→ DATA UNDER STUDY:

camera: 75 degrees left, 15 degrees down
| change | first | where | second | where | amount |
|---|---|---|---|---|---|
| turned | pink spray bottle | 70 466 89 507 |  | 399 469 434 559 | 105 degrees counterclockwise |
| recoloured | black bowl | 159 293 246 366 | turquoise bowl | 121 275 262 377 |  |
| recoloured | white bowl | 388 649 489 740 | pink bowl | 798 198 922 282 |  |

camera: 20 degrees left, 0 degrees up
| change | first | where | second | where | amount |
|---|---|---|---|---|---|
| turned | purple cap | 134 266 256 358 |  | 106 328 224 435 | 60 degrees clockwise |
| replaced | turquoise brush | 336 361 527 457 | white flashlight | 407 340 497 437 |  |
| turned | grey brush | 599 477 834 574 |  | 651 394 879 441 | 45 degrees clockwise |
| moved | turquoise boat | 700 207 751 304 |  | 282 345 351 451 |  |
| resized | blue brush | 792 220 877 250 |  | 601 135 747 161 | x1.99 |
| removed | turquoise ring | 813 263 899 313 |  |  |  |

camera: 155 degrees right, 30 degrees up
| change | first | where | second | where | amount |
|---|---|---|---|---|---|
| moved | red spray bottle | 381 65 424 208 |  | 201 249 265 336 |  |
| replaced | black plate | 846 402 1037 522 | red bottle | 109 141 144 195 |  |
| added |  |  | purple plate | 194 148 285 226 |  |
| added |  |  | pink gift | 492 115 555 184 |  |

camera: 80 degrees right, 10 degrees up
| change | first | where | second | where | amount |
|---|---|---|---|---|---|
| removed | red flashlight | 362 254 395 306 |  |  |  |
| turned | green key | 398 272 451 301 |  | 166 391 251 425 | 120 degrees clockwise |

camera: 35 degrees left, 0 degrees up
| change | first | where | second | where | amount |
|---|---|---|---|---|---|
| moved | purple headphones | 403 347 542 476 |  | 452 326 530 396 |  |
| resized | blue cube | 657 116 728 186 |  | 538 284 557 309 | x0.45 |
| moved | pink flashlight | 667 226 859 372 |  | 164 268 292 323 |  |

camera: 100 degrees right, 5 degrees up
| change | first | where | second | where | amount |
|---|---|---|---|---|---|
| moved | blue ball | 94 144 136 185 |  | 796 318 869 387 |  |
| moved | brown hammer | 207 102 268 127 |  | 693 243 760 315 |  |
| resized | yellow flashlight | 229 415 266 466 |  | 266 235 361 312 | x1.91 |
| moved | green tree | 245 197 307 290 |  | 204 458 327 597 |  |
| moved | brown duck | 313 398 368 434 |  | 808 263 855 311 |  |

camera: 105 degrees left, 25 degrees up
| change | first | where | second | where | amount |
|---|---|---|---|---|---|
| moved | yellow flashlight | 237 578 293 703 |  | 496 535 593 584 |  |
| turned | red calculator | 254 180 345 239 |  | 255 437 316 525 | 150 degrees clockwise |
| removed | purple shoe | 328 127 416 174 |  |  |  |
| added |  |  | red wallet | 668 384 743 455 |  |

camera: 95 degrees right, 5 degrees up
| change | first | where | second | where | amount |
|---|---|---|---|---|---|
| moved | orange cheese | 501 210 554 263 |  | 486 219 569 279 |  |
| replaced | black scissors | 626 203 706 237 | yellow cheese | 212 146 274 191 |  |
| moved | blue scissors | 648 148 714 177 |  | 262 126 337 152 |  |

→ BRIEF: Return all of the lines above exactly, with none omitted.

→ EXERCISE RESPONSE:
camera: 75 degrees left, 15 degrees down
| change | first | where | second | where | amount |
|---|---|---|---|---|---|
| turned | pink spray bottle | 70 466 89 507 |  | 399 469 434 559 | 105 degrees counterclockwise |
| recoloured | black bowl | 159 293 246 366 | turquoise bowl | 121 275 262 377 |  |
| recoloured | white bowl | 388 649 489 740 | pink bowl | 798 198 922 282 |  |

camera: 20 degrees left, 0 degrees up
| change | first | where | second | where | amount |
|---|---|---|---|---|---|
| turned | purple cap | 134 266 256 358 |  | 106 328 224 435 | 60 degrees clockwise |
| replaced | turquoise brush | 336 361 527 457 | white flashlight | 407 340 497 437 |  |
| turned | grey brush | 599 477 834 574 |  | 651 394 879 441 | 45 degrees clockwise |
| moved | turquoise boat | 700 207 751 304 |  | 282 345 351 451 |  |
| resized | blue brush | 792 220 877 250 |  | 601 135 747 161 | x1.99 |
| removed | turquoise ring | 813 263 899 313 |  |  |  |

camera: 155 degrees right, 30 degrees up
| change | first | where | second | where | amount |
|---|---|---|---|---|---|
| moved | red spray bottle | 381 65 424 208 |  | 201 249 265 336 |  |
| replaced | black plate | 846 402 1037 522 | red bottle | 109 141 144 195 |  |
| added |  |  | purple plate | 194 148 285 226 |  |
| added |  |  | pink gift | 492 115 555 184 |  |

camera: 80 degrees right, 10 degrees up
| change | first | where | second | where | amount |
|---|---|---|---|---|---|
| removed | red flashlight | 362 254 395 306 |  |  |  |
| turned | green key | 398 272 451 301 |  | 166 391 251 425 | 120 degrees clockwise |

camera: 35 degrees left, 0 degrees up
| change | first | where | second | where | amount |
|---|---|---|---|---|---|
| moved | purple headphones | 403 347 542 476 |  | 452 326 530 396 |  |
| resized | blue cube | 657 116 728 186 |  | 538 284 557 309 | x0.45 |
| moved | pink flashlight | 667 226 859 372 |  | 164 268 292 323 |  |

camera: 100 degrees right, 5 degrees up
| change | first | where | second | where | amount |
|---|---|---|---|---|---|
| moved | blue ball | 94 144 136 185 |  | 796 318 869 387 |  |
| moved | brown hammer | 207 102 268 127 |  | 693 243 760 315 |  |
| resized | yellow flashlight | 229 415 266 466 |  | 266 235 361 312 | x1.91 |
| moved | green tree | 245 197 307 290 |  | 204 458 327 597 |  |
| moved | brown duck | 313 398 368 434 |  | 808 263 855 311 |  |

camera: 105 degrees left, 25 degrees up
| change | first | where | second | where | amount |
|---|---|---|---|---|---|
| moved | yellow flashlight | 237 578 293 703 |  | 496 535 593 584 |  |
| turned | red calculator | 254 180 345 239 |  | 255 437 316 525 | 150 degrees clockwise |
| removed | purple shoe | 328 127 416 174 |  |  |  |
| added |  |  | red wallet | 668 384 743 455 |  |

camera: 95 degrees right, 5 degrees up
| change | first | where | second | where | amount |
|---|---|---|---|---|---|
| moved | orange cheese | 501 210 554 263 |  | 486 219 569 279 |  |
| replaced | black scissors | 626 203 706 237 | yellow cheese | 212 146 274 191 |  |
| moved | blue scissors | 648 148 714 177 |  | 262 126 337 152 |  |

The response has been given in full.